The answer is the line containing "none -> lime 1x2 brick [603,164,655,225]" plus every line after it to the end of the material, retyped exactly and without the pictures.
━━━ Supplied records ━━━
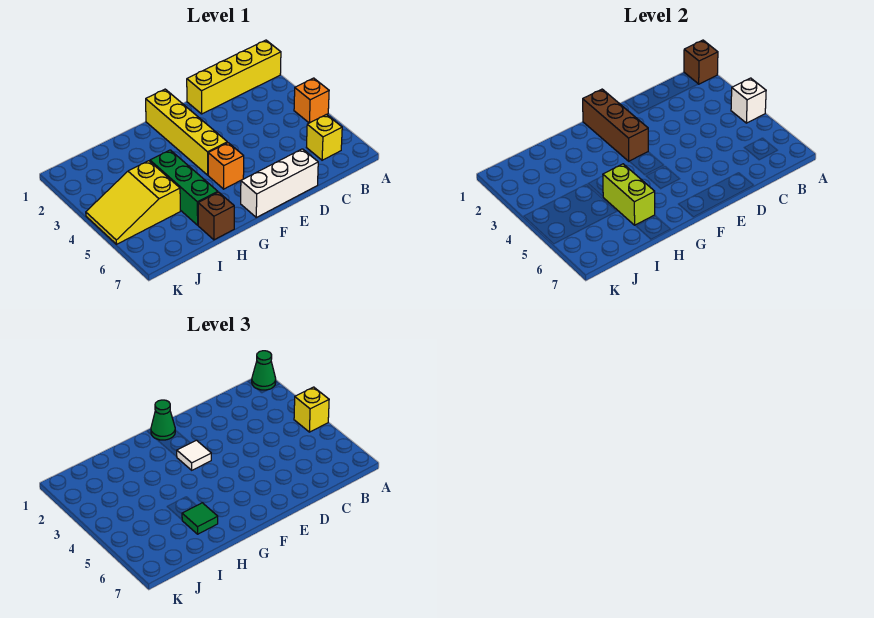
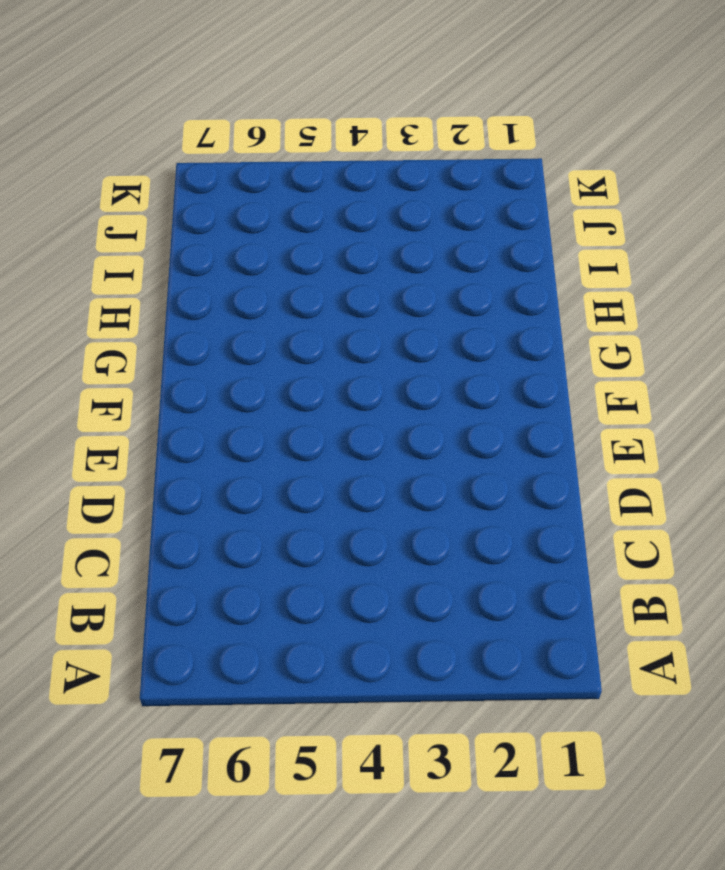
none -> yellow 1x4 brick [187,40,281,114]
none -> orange 1x1 brick [294,78,329,123]
none -> yellow 1x1 brick [306,114,342,160]

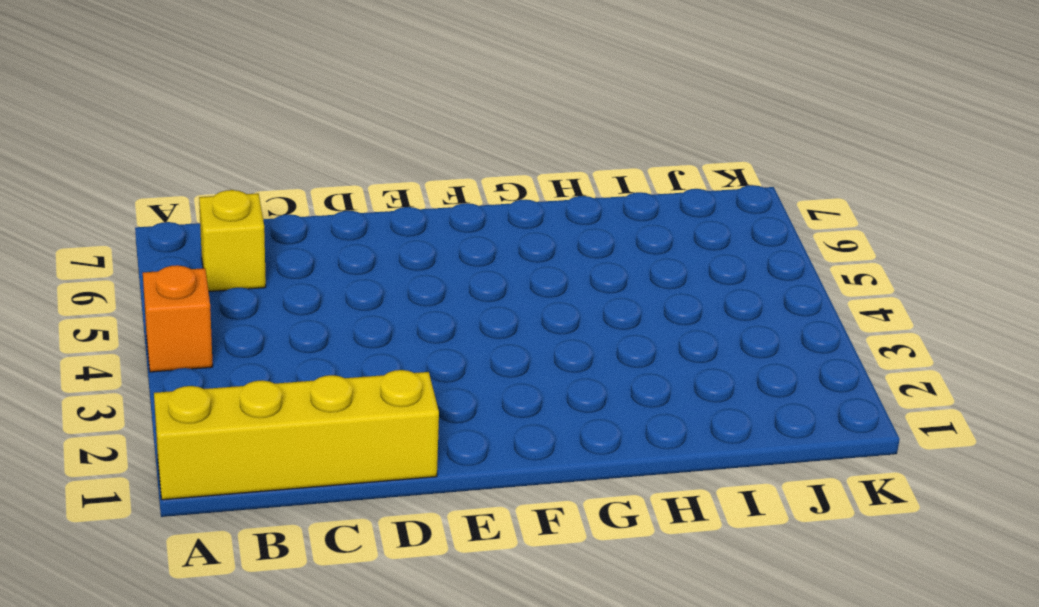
none -> white 1x3 brick [241,149,318,217]
none -> yellow 1x4 brick [146,89,227,175]
none -> orange 1x1 brick [208,143,244,189]

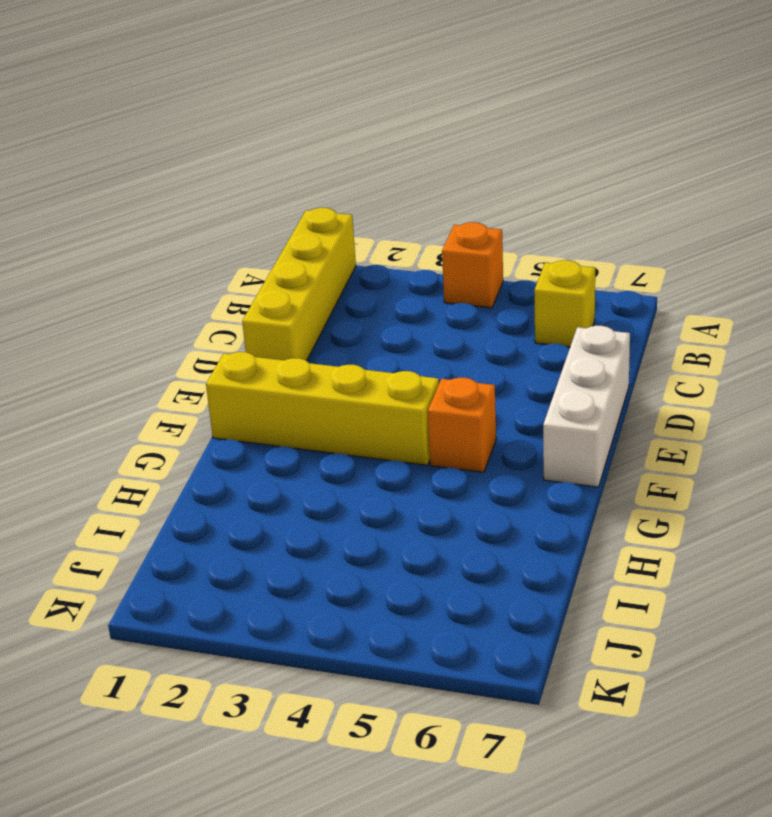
none -> green 1x3 brick [150,150,218,225]
none -> brown 1x1 brick [198,192,234,240]
none -> yellow 2x3 slope [86,161,180,244]

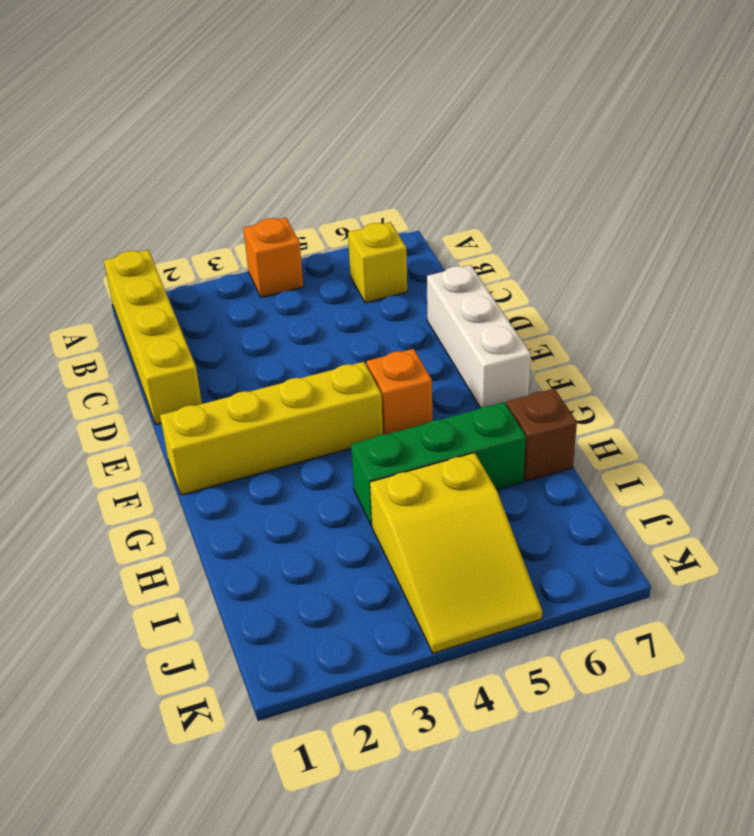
none -> brown 1x1 brick [684,40,718,84]
none -> white 1x1 brick [731,78,766,123]
none -> brown 1x3 brick [583,89,648,161]

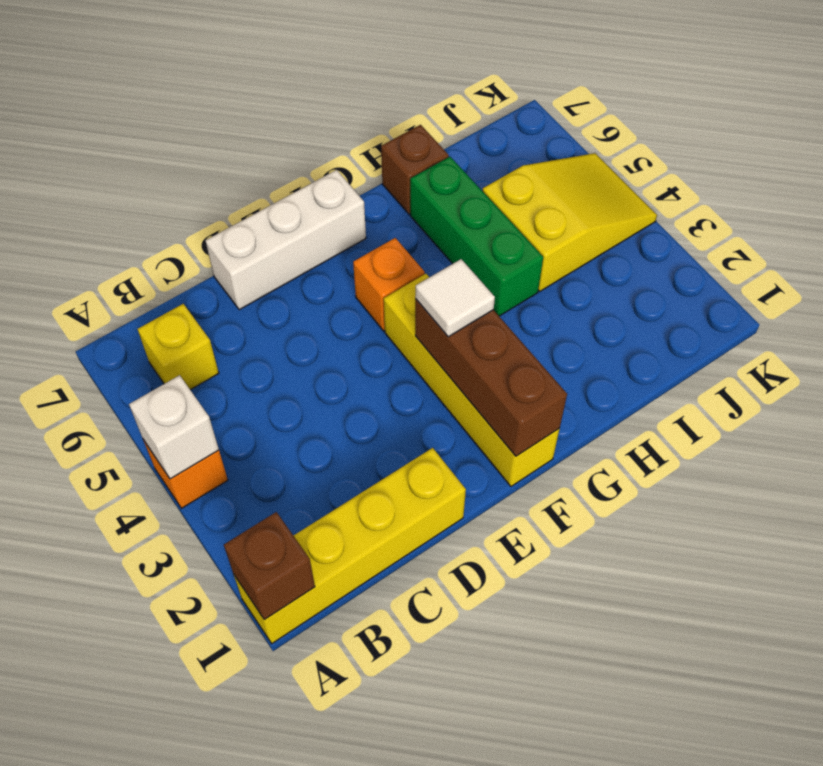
none -> lime 1x2 brick [603,164,655,225]
none -> green 1x1 cone [252,351,276,390]
none -> yellow 1x1 brick [294,387,329,432]

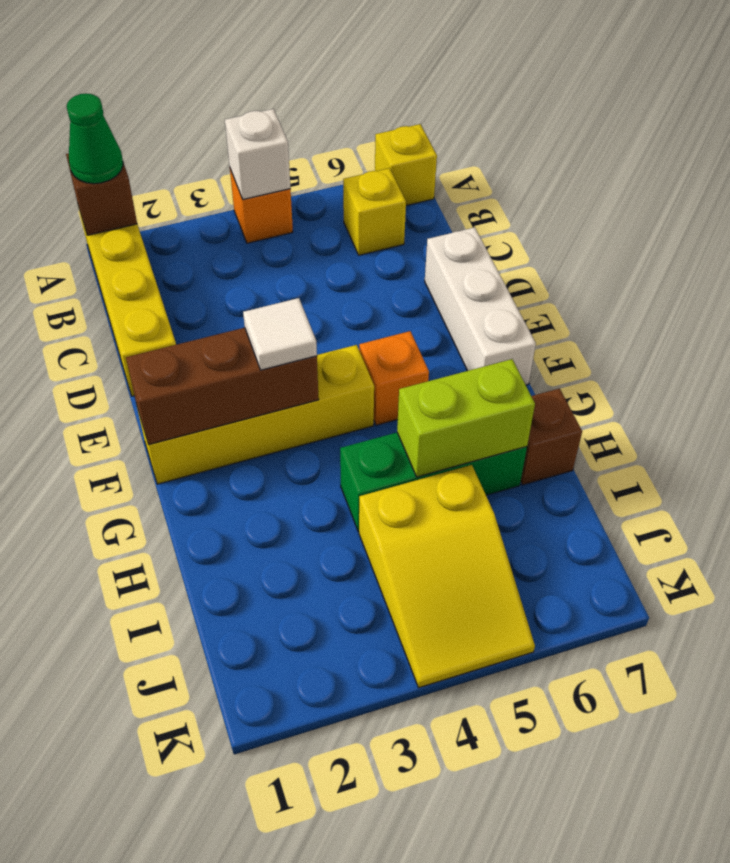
yellow 1x1 brick [375,124,437,206] -> yellow 1x1 brick moved to [294,387,329,432]
none -> green 1x1 cone [151,400,175,440]
none -> green 1x1 tile [182,503,218,534]

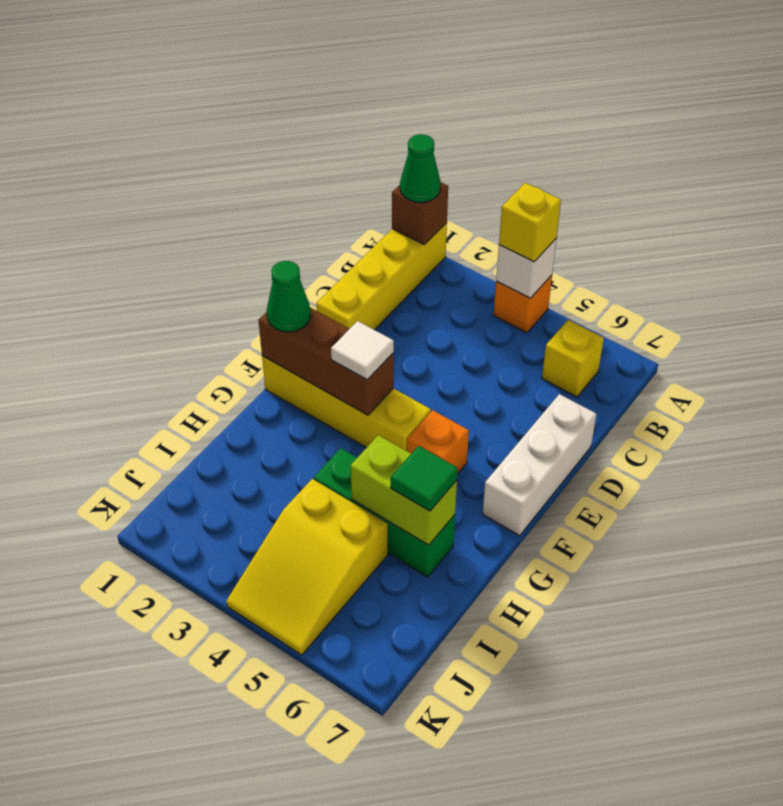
none -> brown 1x1 brick [198,192,234,240]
━━━
### [Task output]
none -> lime 1x2 brick [603,164,655,225]
none -> green 1x1 cone [252,351,276,390]
none -> yellow 1x1 brick [294,387,329,432]

yellow 1x1 brick [375,124,437,206] -> yellow 1x1 brick moved to [294,387,329,432]
none -> green 1x1 cone [151,400,175,440]
none -> green 1x1 tile [182,503,218,534]

none -> brown 1x1 brick [198,192,234,240]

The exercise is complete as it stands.